— DATA FOR THE TASK —
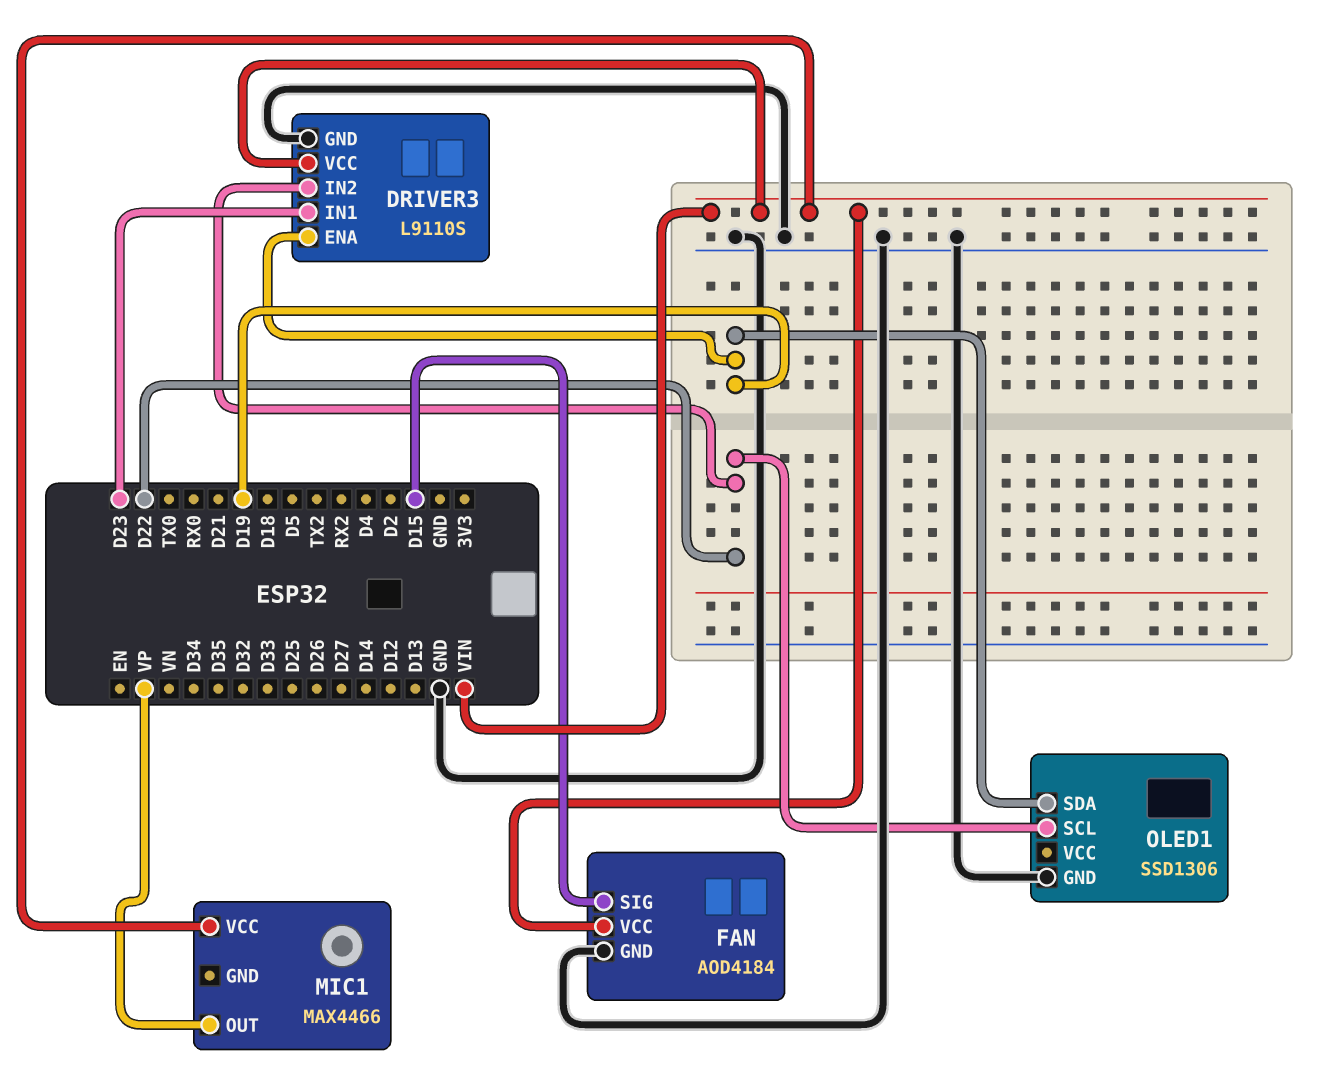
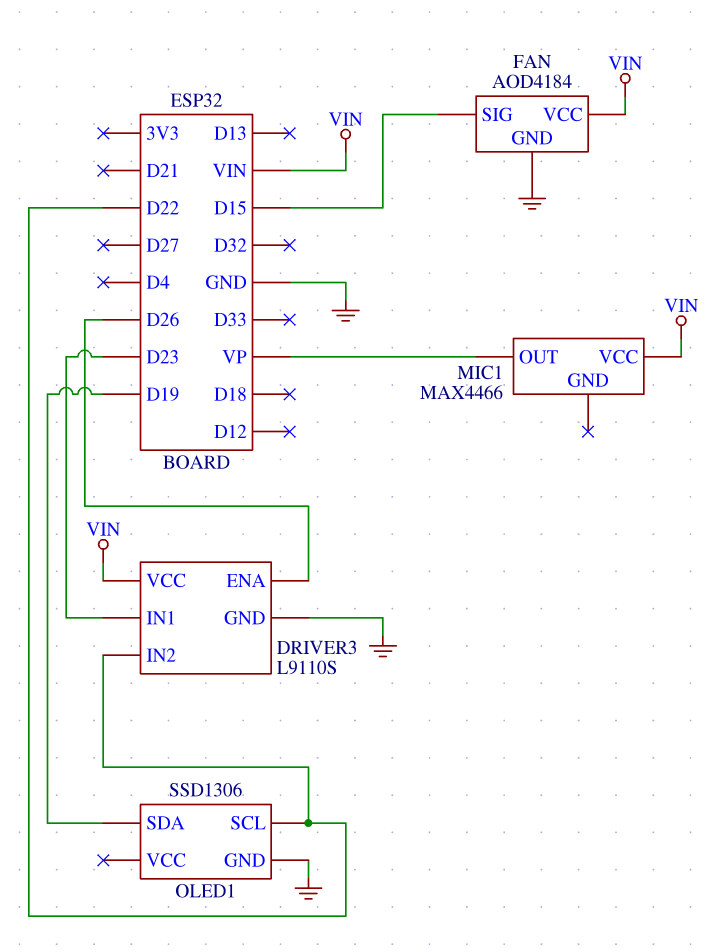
DRIVER3 pin ENA: D19 -> D26

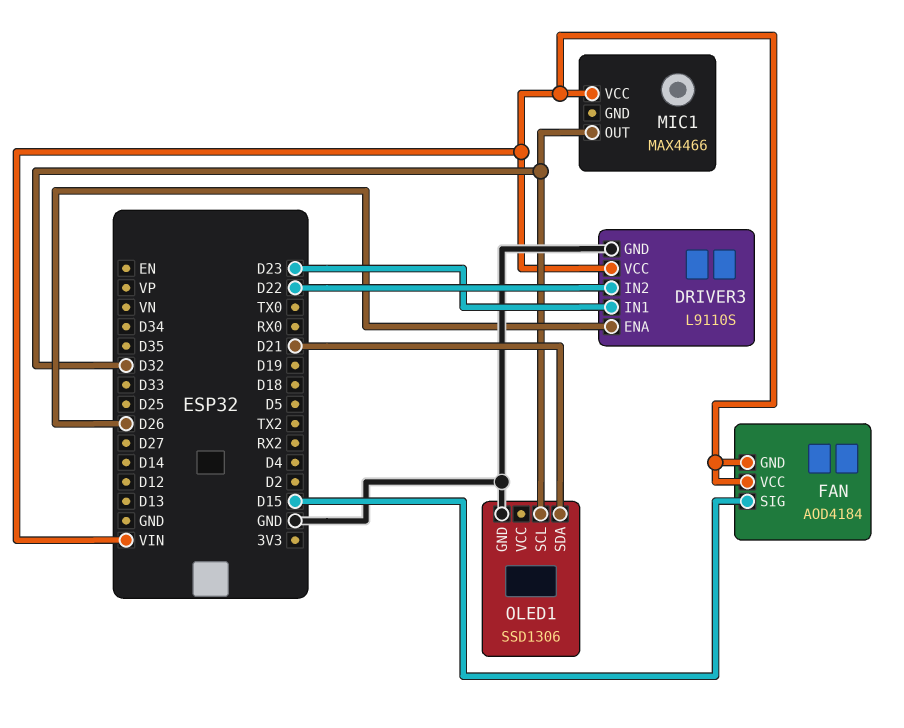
FAN pin GND: GND -> VIN
MIC1 pin OUT: VP -> D32
OLED1 pin SCL: D22 -> D32
OLED1 pin SDA: D19 -> D21

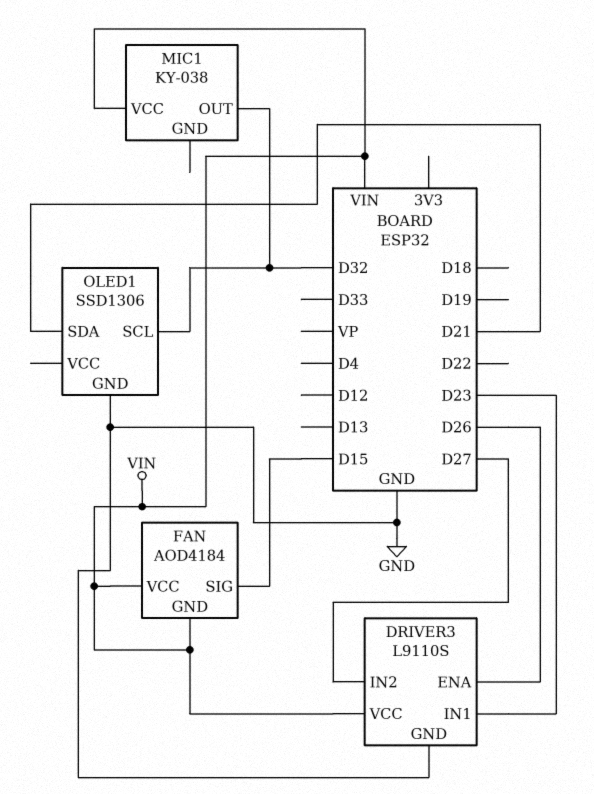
DRIVER3 pin IN2: D22 -> D27
MIC1: MAX4466 -> KY-038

— TASK DETAILS —
Give the data again exactly as written, with no pictures included.

— WRITTEN SOLUTION —
DRIVER3 pin ENA: D19 -> D26

FAN pin GND: GND -> VIN
MIC1 pin OUT: VP -> D32
OLED1 pin SCL: D22 -> D32
OLED1 pin SDA: D19 -> D21

DRIVER3 pin IN2: D22 -> D27
MIC1: MAX4466 -> KY-038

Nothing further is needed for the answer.